• **PROBLEM TO SOLVE**: Please retype the entries below exactly as they are written.

• **MATERIAL PROVIDED**:

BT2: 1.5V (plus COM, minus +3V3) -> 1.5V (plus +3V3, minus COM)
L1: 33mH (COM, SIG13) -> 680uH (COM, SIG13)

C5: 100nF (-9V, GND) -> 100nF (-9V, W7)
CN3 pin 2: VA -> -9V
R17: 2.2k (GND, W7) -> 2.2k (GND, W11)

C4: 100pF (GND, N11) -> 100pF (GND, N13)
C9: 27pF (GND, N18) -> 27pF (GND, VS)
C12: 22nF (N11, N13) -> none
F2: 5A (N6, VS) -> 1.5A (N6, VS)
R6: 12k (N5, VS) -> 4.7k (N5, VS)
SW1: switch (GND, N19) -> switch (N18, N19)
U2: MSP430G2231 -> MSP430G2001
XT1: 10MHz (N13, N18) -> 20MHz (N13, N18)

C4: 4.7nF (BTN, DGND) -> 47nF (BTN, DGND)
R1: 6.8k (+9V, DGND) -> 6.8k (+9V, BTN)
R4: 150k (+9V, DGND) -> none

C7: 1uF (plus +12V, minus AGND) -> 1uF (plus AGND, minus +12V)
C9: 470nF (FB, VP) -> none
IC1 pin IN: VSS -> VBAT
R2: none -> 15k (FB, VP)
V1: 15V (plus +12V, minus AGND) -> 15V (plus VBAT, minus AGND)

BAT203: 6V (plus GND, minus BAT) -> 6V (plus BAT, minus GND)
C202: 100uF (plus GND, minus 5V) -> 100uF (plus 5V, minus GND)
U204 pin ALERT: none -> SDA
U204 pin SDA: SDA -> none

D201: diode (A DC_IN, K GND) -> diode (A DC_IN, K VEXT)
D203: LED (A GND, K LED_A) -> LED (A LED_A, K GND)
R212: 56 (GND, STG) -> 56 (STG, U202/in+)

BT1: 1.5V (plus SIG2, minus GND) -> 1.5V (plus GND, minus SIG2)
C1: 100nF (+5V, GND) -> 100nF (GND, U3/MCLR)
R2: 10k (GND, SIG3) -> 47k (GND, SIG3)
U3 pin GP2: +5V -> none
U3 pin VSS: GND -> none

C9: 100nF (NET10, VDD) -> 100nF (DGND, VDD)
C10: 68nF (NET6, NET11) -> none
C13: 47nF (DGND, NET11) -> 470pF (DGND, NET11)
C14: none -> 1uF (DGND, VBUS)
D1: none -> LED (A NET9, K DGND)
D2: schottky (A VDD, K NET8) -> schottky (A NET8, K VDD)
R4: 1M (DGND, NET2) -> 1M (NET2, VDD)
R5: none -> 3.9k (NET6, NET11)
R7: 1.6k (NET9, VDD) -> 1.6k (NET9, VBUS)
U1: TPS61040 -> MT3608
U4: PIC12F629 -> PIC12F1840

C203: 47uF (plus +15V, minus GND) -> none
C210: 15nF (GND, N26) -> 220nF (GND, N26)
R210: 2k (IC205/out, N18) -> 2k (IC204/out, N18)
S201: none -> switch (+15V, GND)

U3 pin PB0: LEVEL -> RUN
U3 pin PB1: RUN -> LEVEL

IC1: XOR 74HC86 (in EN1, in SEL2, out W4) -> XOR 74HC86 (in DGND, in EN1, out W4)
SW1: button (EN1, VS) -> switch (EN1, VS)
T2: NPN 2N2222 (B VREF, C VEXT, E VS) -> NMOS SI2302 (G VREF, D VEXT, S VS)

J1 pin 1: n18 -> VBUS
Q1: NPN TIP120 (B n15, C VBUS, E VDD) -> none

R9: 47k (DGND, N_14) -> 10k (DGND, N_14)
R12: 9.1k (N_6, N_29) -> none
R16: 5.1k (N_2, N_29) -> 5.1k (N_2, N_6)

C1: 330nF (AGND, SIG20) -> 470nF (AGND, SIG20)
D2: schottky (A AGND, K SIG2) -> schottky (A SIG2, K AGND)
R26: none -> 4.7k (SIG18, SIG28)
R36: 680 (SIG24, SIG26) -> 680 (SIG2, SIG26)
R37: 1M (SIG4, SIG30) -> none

• **ANSWER SECTION**:
BT2: 1.5V (plus COM, minus +3V3) -> 1.5V (plus +3V3, minus COM)
L1: 33mH (COM, SIG13) -> 680uH (COM, SIG13)

C5: 100nF (-9V, GND) -> 100nF (-9V, W7)
CN3 pin 2: VA -> -9V
R17: 2.2k (GND, W7) -> 2.2k (GND, W11)

C4: 100pF (GND, N11) -> 100pF (GND, N13)
C9: 27pF (GND, N18) -> 27pF (GND, VS)
C12: 22nF (N11, N13) -> none
F2: 5A (N6, VS) -> 1.5A (N6, VS)
R6: 12k (N5, VS) -> 4.7k (N5, VS)
SW1: switch (GND, N19) -> switch (N18, N19)
U2: MSP430G2231 -> MSP430G2001
XT1: 10MHz (N13, N18) -> 20MHz (N13, N18)

C4: 4.7nF (BTN, DGND) -> 47nF (BTN, DGND)
R1: 6.8k (+9V, DGND) -> 6.8k (+9V, BTN)
R4: 150k (+9V, DGND) -> none

C7: 1uF (plus +12V, minus AGND) -> 1uF (plus AGND, minus +12V)
C9: 470nF (FB, VP) -> none
IC1 pin IN: VSS -> VBAT
R2: none -> 15k (FB, VP)
V1: 15V (plus +12V, minus AGND) -> 15V (plus VBAT, minus AGND)

BAT203: 6V (plus GND, minus BAT) -> 6V (plus BAT, minus GND)
C202: 100uF (plus GND, minus 5V) -> 100uF (plus 5V, minus GND)
U204 pin ALERT: none -> SDA
U204 pin SDA: SDA -> none

D201: diode (A DC_IN, K GND) -> diode (A DC_IN, K VEXT)
D203: LED (A GND, K LED_A) -> LED (A LED_A, K GND)
R212: 56 (GND, STG) -> 56 (STG, U202/in+)

BT1: 1.5V (plus SIG2, minus GND) -> 1.5V (plus GND, minus SIG2)
C1: 100nF (+5V, GND) -> 100nF (GND, U3/MCLR)
R2: 10k (GND, SIG3) -> 47k (GND, SIG3)
U3 pin GP2: +5V -> none
U3 pin VSS: GND -> none

C9: 100nF (NET10, VDD) -> 100nF (DGND, VDD)
C10: 68nF (NET6, NET11) -> none
C13: 47nF (DGND, NET11) -> 470pF (DGND, NET11)
C14: none -> 1uF (DGND, VBUS)
D1: none -> LED (A NET9, K DGND)
D2: schottky (A VDD, K NET8) -> schottky (A NET8, K VDD)
R4: 1M (DGND, NET2) -> 1M (NET2, VDD)
R5: none -> 3.9k (NET6, NET11)
R7: 1.6k (NET9, VDD) -> 1.6k (NET9, VBUS)
U1: TPS61040 -> MT3608
U4: PIC12F629 -> PIC12F1840

C203: 47uF (plus +15V, minus GND) -> none
C210: 15nF (GND, N26) -> 220nF (GND, N26)
R210: 2k (IC205/out, N18) -> 2k (IC204/out, N18)
S201: none -> switch (+15V, GND)

U3 pin PB0: LEVEL -> RUN
U3 pin PB1: RUN -> LEVEL

IC1: XOR 74HC86 (in EN1, in SEL2, out W4) -> XOR 74HC86 (in DGND, in EN1, out W4)
SW1: button (EN1, VS) -> switch (EN1, VS)
T2: NPN 2N2222 (B VREF, C VEXT, E VS) -> NMOS SI2302 (G VREF, D VEXT, S VS)

J1 pin 1: n18 -> VBUS
Q1: NPN TIP120 (B n15, C VBUS, E VDD) -> none

R9: 47k (DGND, N_14) -> 10k (DGND, N_14)
R12: 9.1k (N_6, N_29) -> none
R16: 5.1k (N_2, N_29) -> 5.1k (N_2, N_6)

C1: 330nF (AGND, SIG20) -> 470nF (AGND, SIG20)
D2: schottky (A AGND, K SIG2) -> schottky (A SIG2, K AGND)
R26: none -> 4.7k (SIG18, SIG28)
R36: 680 (SIG24, SIG26) -> 680 (SIG2, SIG26)
R37: 1M (SIG4, SIG30) -> none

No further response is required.